_Work to be completed_
Count every line in the data below where the word "scissors" appears, then state only that count.

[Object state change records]
▼

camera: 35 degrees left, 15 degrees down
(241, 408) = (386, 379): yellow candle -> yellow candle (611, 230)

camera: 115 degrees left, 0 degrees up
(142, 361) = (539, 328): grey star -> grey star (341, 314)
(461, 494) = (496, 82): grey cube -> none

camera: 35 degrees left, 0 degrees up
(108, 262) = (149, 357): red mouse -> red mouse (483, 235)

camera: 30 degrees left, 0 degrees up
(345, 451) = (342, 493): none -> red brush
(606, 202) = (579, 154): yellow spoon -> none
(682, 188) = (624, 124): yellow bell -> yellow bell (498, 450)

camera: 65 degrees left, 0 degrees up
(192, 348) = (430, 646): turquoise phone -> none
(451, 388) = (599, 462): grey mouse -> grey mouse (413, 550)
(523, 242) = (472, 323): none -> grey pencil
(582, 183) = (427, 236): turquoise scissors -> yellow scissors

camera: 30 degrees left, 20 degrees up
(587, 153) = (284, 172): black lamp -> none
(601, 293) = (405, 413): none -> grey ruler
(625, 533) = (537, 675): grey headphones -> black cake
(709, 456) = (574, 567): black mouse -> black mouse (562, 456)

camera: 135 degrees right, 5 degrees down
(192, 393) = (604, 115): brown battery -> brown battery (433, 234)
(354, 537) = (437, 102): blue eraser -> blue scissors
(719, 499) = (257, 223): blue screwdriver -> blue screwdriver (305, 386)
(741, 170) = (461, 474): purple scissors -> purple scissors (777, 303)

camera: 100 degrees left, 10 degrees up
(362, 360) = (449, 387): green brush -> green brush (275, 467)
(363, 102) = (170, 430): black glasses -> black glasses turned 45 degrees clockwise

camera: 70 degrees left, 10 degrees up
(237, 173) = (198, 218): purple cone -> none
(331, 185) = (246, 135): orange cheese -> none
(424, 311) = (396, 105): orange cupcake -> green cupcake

▲

_Final answer_
3